== DATA SUPPLIED ==
┌──

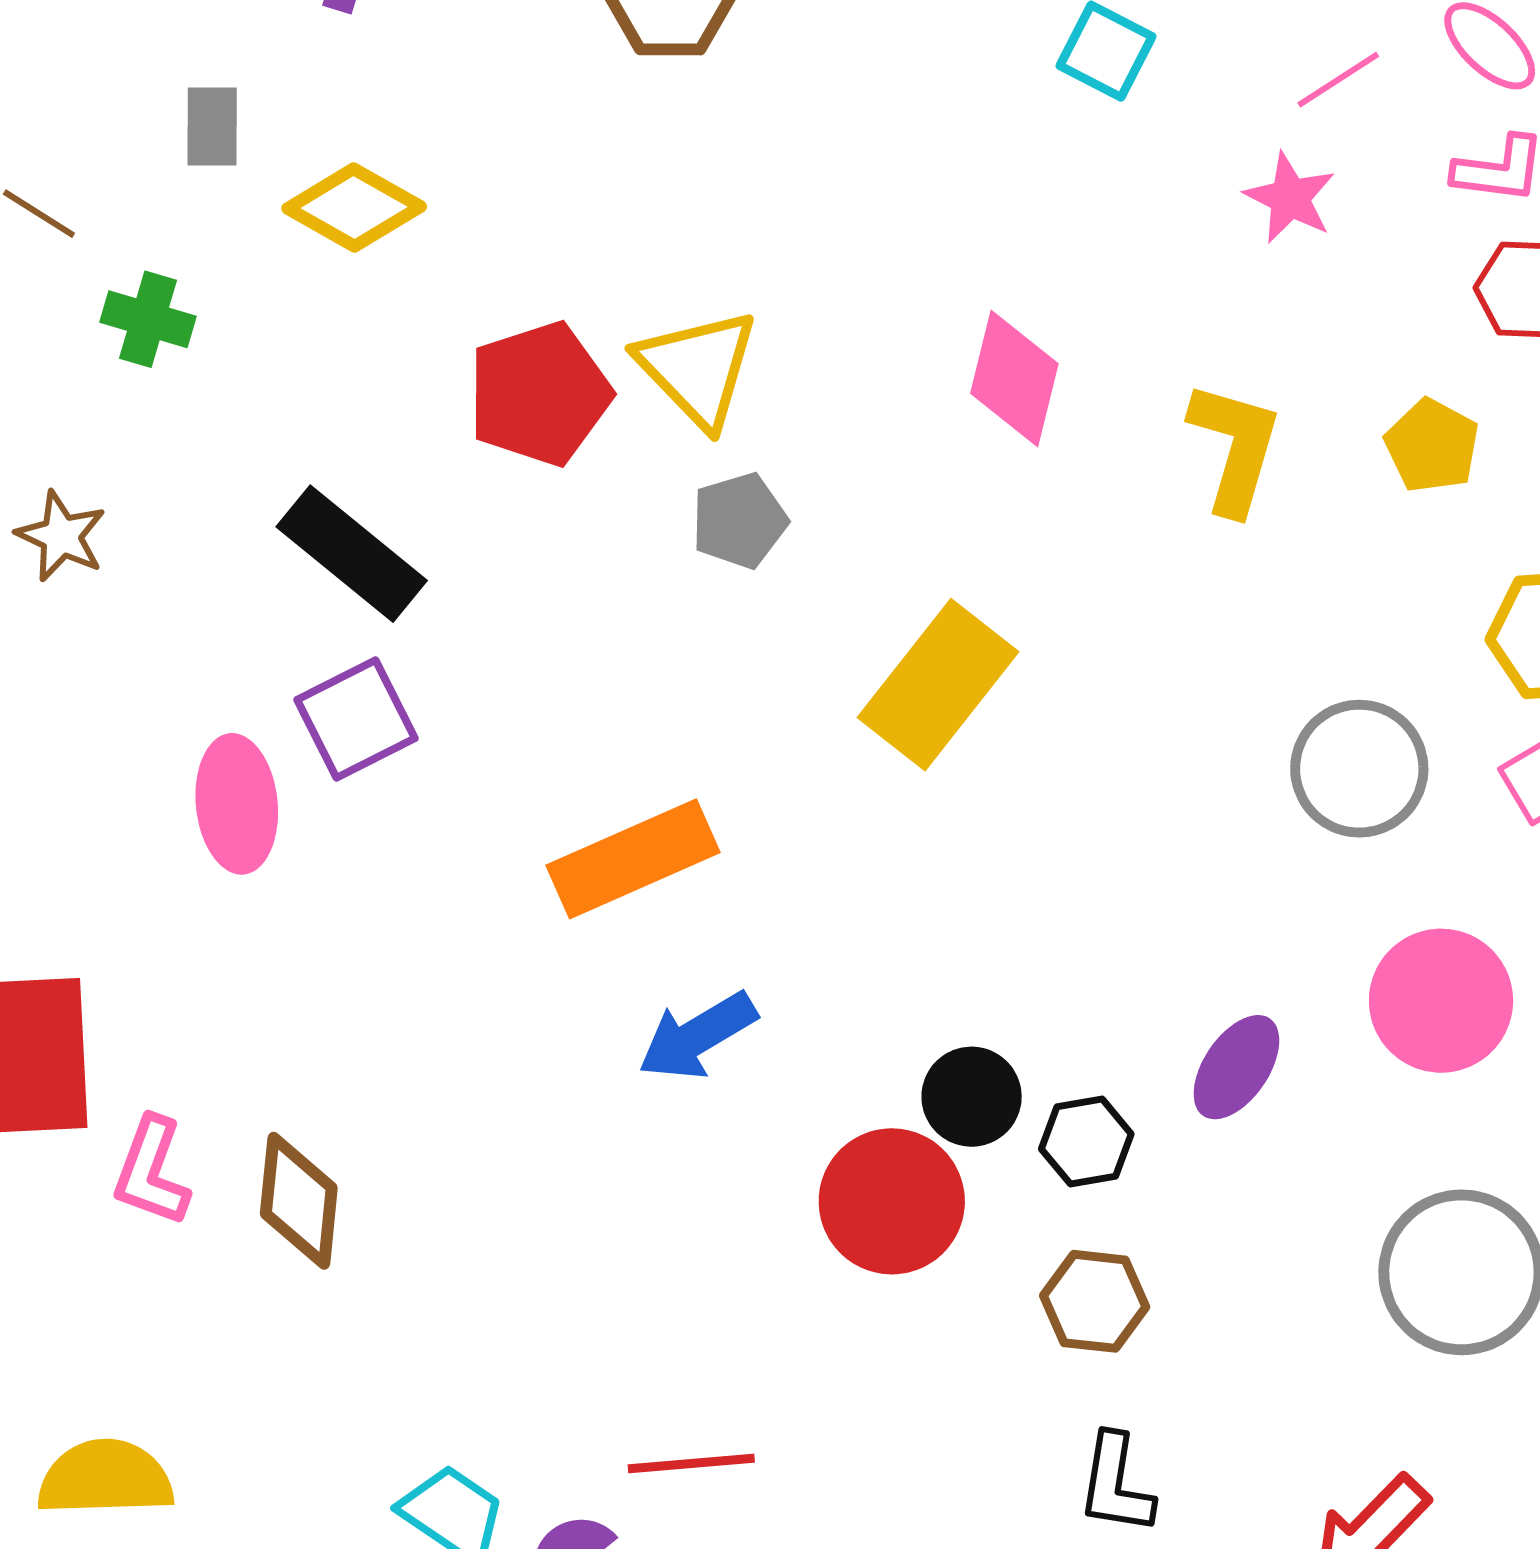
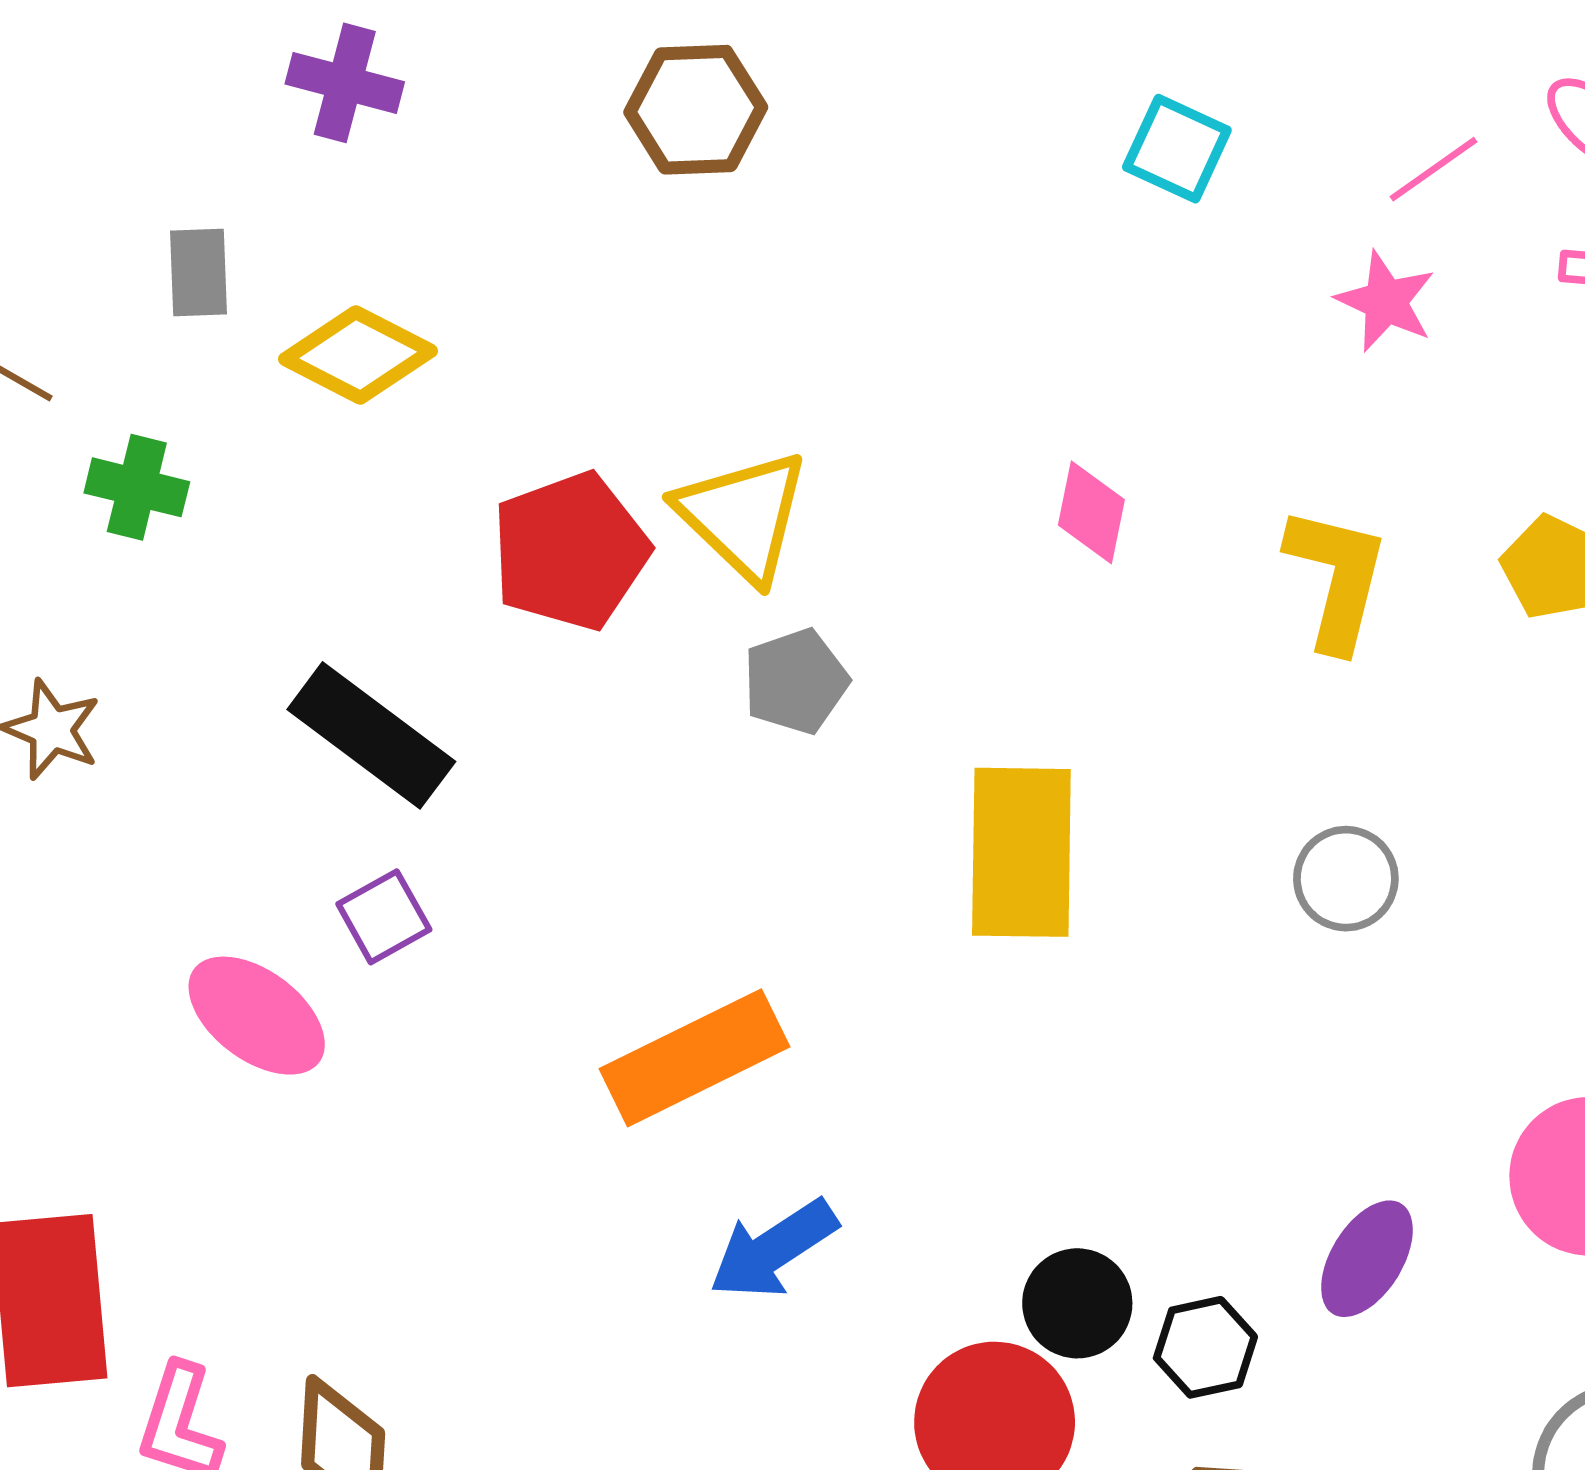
pink diamond: (1014, 378) -> (1091, 512), size x0.7
yellow rectangle: (938, 685) -> (1021, 852), turned -35
purple square: (356, 719) -> (384, 917), size x0.7
gray circle: (1359, 769) -> (1346, 879), moved, size x0.7
pink ellipse: (237, 804) -> (257, 1016), turned -45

└──

== ASSIGNMENT ==
Please repeat each record exactly and keep every picture out of the copy.

== SOLUTION TO THIS PROBLEM ==
pink diamond: (1014, 378) -> (1091, 512), size x0.7
yellow rectangle: (938, 685) -> (1021, 852), turned -35
purple square: (356, 719) -> (384, 917), size x0.7
gray circle: (1359, 769) -> (1346, 879), moved, size x0.7
pink ellipse: (237, 804) -> (257, 1016), turned -45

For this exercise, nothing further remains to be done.